> **What is needed**: Count the lines in the records below that contain the string "matte" with its case matched exactly. Reply with the number alone.
▬▬▬
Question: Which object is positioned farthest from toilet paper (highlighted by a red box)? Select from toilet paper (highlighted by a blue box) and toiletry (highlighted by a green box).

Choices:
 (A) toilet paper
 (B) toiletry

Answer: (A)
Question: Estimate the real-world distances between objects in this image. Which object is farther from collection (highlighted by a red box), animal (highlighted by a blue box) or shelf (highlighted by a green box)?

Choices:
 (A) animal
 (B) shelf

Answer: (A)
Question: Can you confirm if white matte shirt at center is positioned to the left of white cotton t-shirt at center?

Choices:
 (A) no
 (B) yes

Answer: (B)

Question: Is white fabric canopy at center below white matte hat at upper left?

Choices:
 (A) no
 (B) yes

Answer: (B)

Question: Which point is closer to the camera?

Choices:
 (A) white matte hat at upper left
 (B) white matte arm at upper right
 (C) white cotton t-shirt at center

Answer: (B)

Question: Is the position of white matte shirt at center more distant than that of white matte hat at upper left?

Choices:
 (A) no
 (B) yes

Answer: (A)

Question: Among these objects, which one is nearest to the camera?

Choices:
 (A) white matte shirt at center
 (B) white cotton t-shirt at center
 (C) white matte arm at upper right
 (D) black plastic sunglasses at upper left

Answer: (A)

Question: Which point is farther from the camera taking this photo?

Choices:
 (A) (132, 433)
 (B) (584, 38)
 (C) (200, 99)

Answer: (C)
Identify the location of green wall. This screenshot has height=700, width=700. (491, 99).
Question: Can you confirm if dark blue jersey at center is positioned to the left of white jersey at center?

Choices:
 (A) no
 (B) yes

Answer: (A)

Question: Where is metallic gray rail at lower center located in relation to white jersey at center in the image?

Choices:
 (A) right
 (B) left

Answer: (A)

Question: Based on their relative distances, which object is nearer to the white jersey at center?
▬▬▬
> **Exercise output**: 7